═══ PROVIDED ENTRIES ═══
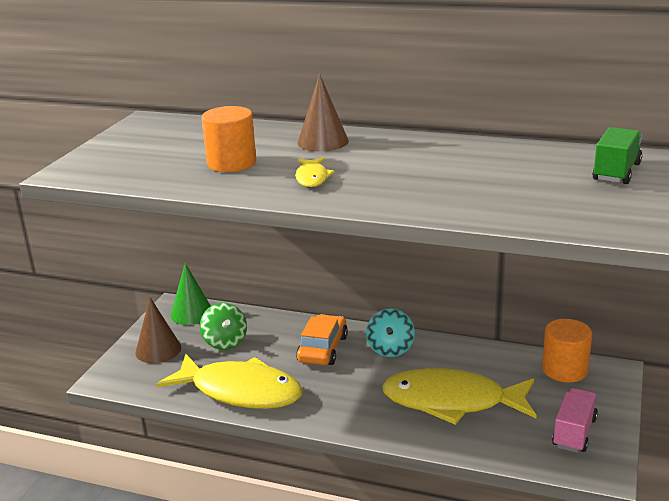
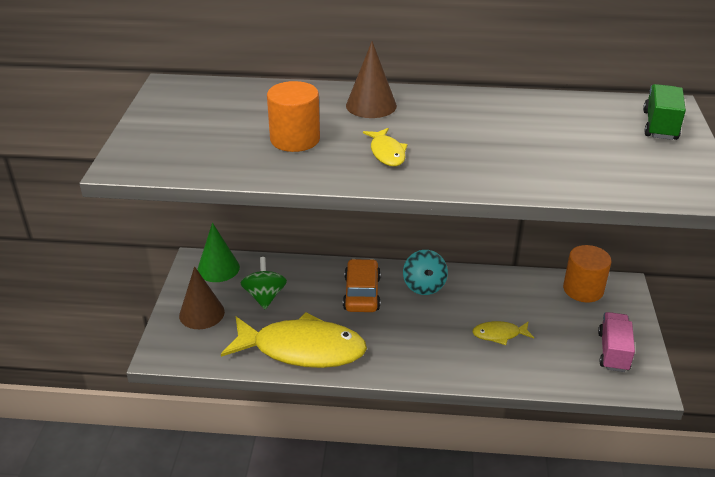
camera: 15 degrees left, 10 degrees up
green spinning top [200,303,247,350] -> green spinning top turned 150 degrees counterclockwise [241,257,287,309]
yellow fish [382,368,537,425] -> yellow fish [472,321,534,345], size x0.43

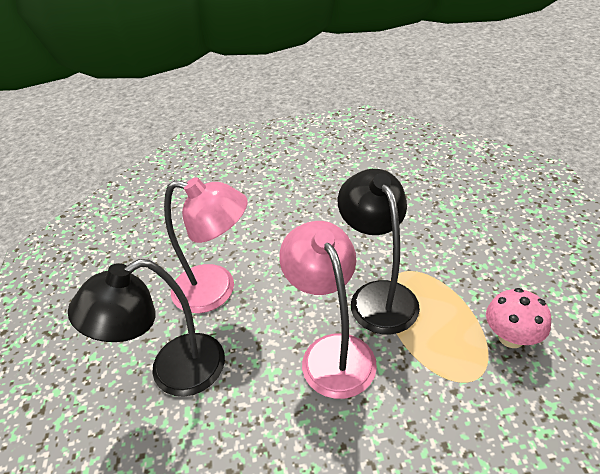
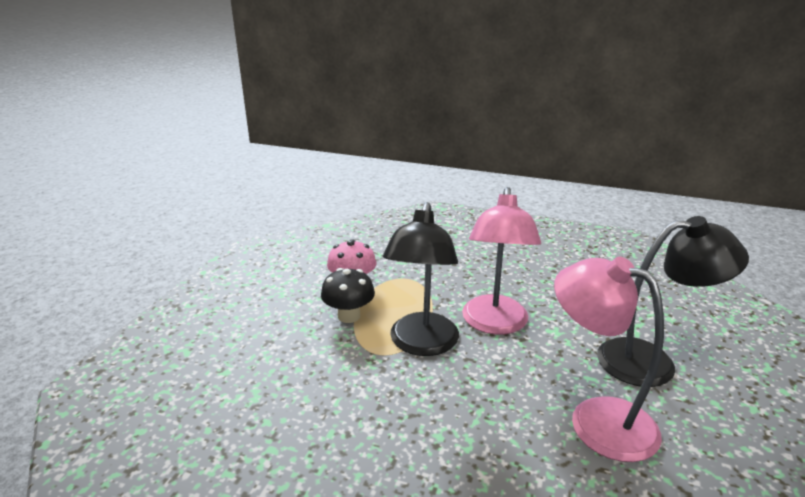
camera: 155 degrees left, 15 degrees down
none -> black mushroom [321,268,375,323]

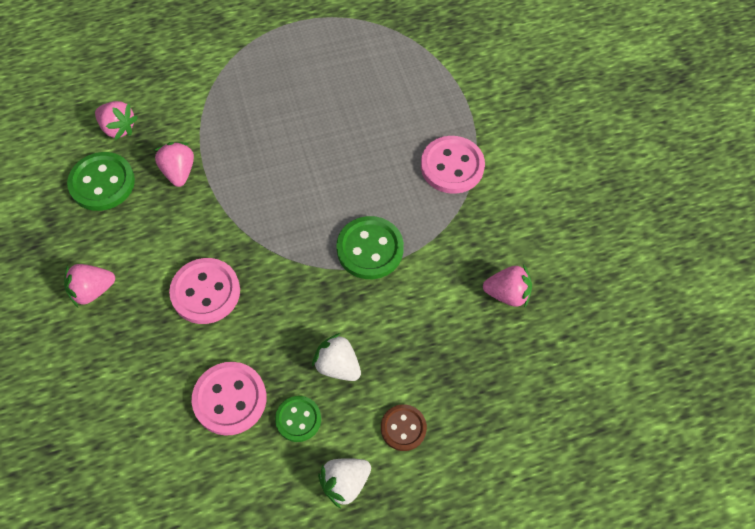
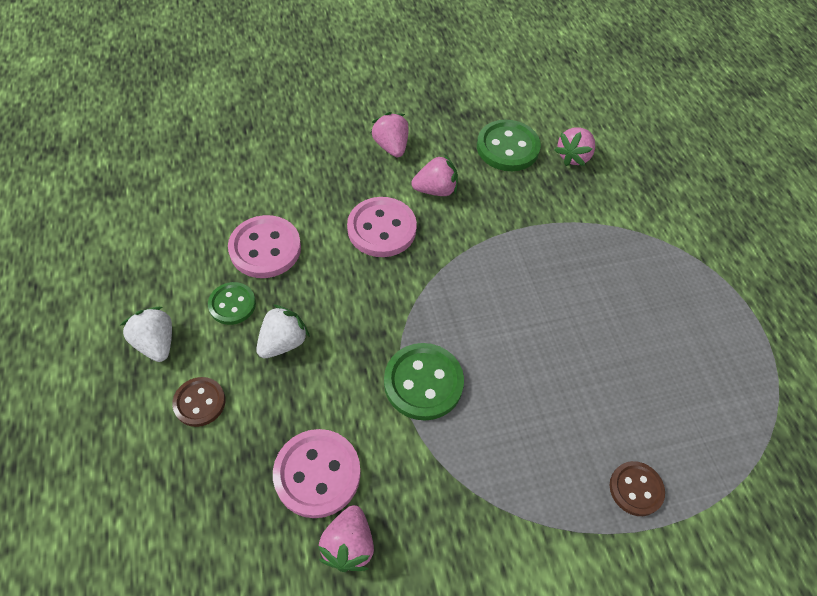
camera: 90 degrees right, 5 degrees down
pink strawberry [154,142,194,187] -> pink strawberry moved to [411,154,458,196]
pink button [421,136,485,194] -> pink button moved to [273,429,361,518]
none -> brown button [610,461,665,516]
═══
• PROBLEM STATEMENT
The required output is the exact run of lines from the one with "pink strawberry [154,142,194,187]" through the final line of the entries.

• EXERCISE RESPONSE
pink strawberry [154,142,194,187] -> pink strawberry moved to [411,154,458,196]
pink button [421,136,485,194] -> pink button moved to [273,429,361,518]
none -> brown button [610,461,665,516]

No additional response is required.